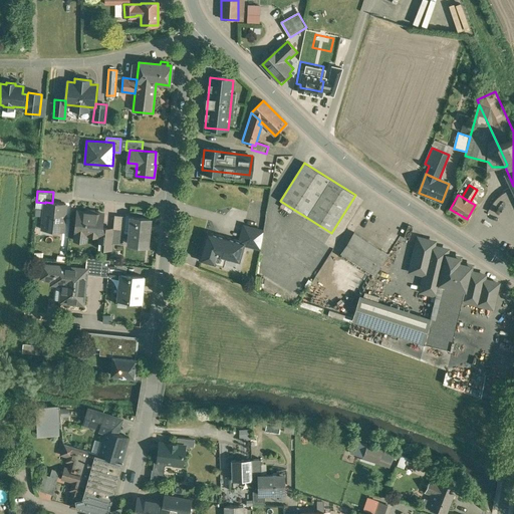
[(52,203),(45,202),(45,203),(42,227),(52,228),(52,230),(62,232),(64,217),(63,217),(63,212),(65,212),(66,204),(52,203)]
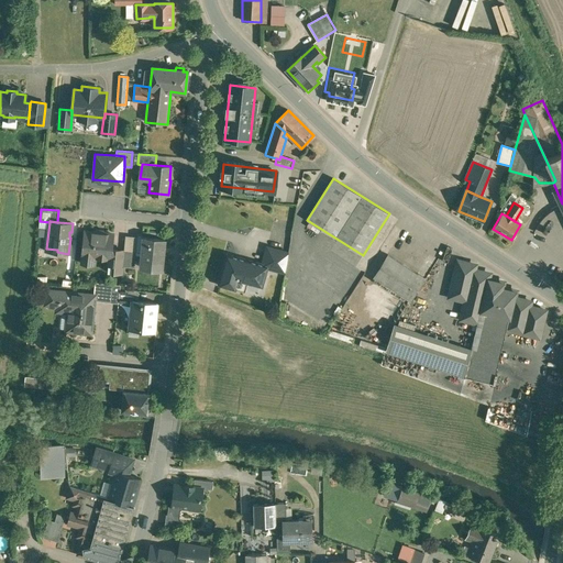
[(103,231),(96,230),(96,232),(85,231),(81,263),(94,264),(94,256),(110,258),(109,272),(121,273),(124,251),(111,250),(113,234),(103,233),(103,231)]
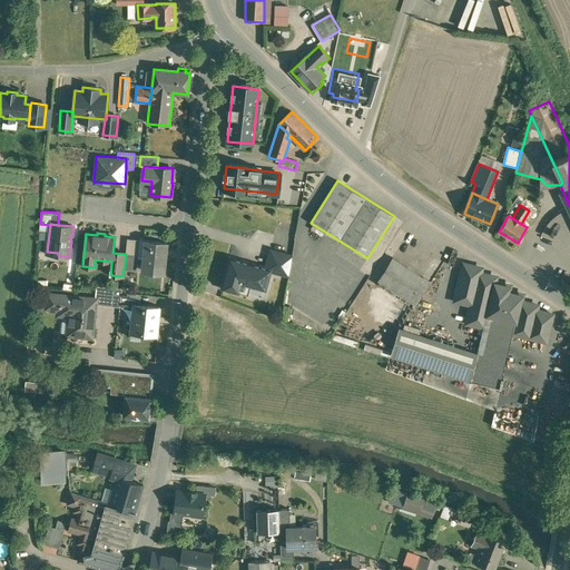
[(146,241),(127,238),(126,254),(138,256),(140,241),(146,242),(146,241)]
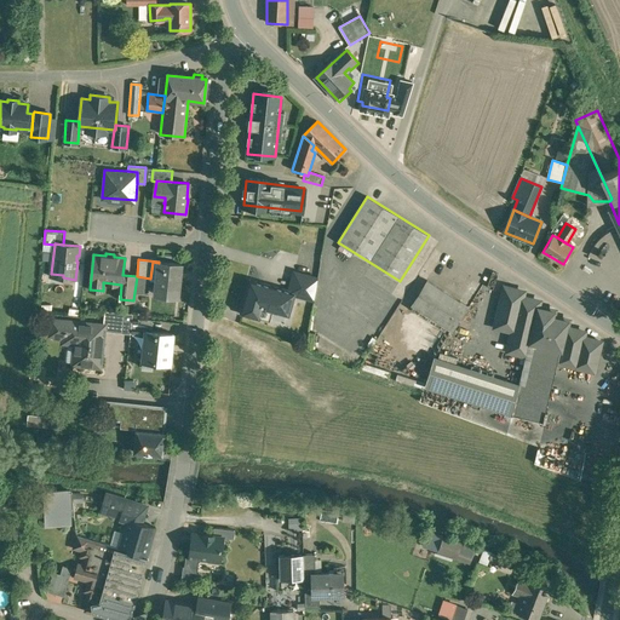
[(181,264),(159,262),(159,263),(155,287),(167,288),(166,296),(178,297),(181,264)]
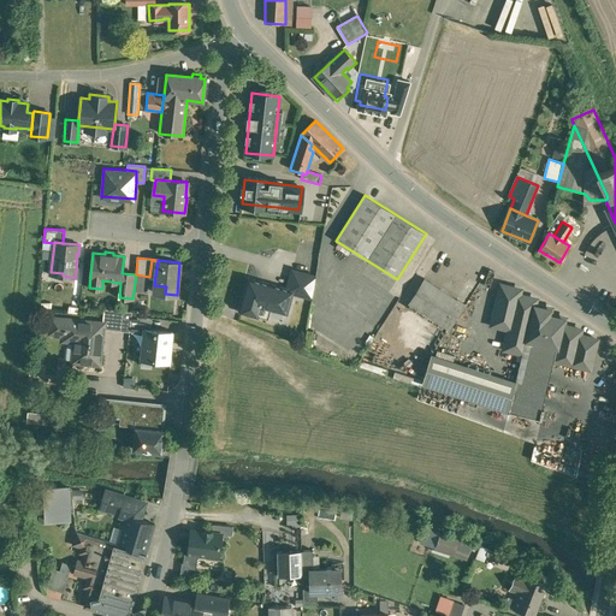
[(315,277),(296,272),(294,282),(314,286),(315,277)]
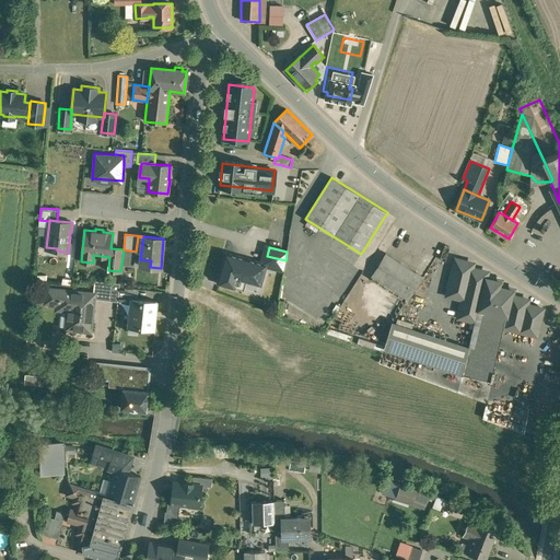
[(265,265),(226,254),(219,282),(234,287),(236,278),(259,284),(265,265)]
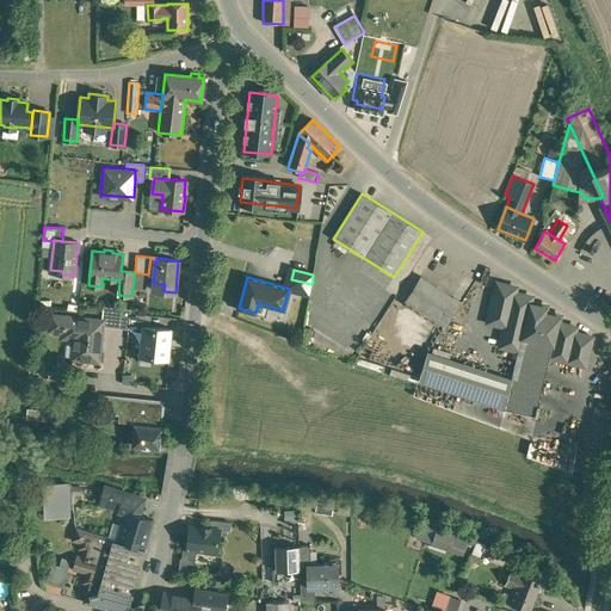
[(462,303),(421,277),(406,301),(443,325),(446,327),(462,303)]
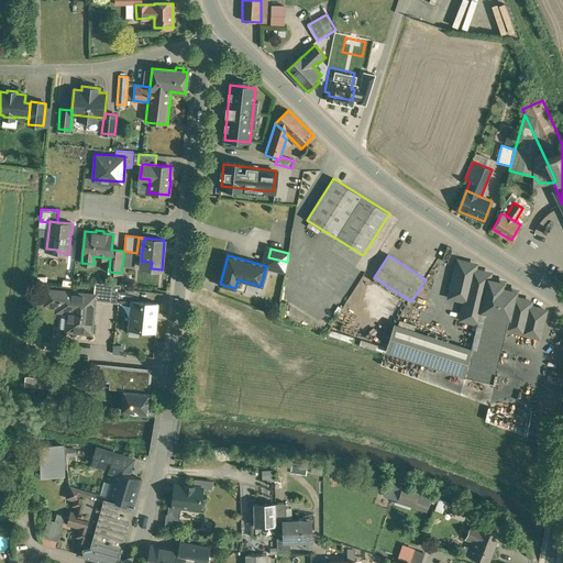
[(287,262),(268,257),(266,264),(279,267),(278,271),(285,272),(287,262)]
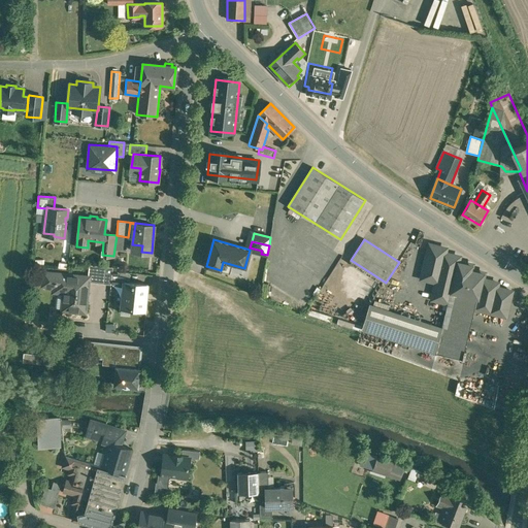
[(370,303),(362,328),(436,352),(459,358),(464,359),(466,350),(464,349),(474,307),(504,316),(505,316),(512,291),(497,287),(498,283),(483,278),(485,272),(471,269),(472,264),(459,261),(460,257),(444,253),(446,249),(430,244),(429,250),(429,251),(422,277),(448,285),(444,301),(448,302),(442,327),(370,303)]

» Written task: In the copy, every entry must appear exactly as written, and no picture may appear.

» Answer for this exercise:
[(52,203),(45,202),(45,203),(42,227),(52,228),(52,230),(62,232),(64,217),(63,217),(63,212),(65,212),(66,204),(52,203)]
[(103,231),(96,230),(96,232),(85,231),(81,263),(94,264),(94,256),(110,258),(109,272),(121,273),(124,251),(111,250),(113,234),(103,233),(103,231)]
[(146,241),(127,238),(126,254),(138,256),(140,241),(146,242),(146,241)]
[(181,264),(159,262),(159,263),(155,287),(167,288),(166,296),(178,297),(181,264)]
[(315,277),(296,272),(294,282),(314,286),(315,277)]
[(265,265),(226,254),(219,282),(234,287),(236,278),(259,284),(265,265)]
[(462,303),(421,277),(406,301),(443,325),(446,327),(462,303)]
[(287,262),(268,257),(266,264),(279,267),(278,271),(285,272),(287,262)]
[(370,303),(362,328),(436,352),(459,358),(464,359),(466,350),(464,349),(474,307),(504,316),(505,316),(512,291),(497,287),(498,283),(483,278),(485,272),(471,269),(472,264),(459,261),(460,257),(444,253),(446,249),(430,244),(429,250),(429,251),(422,277),(448,285),(444,301),(448,302),(442,327),(370,303)]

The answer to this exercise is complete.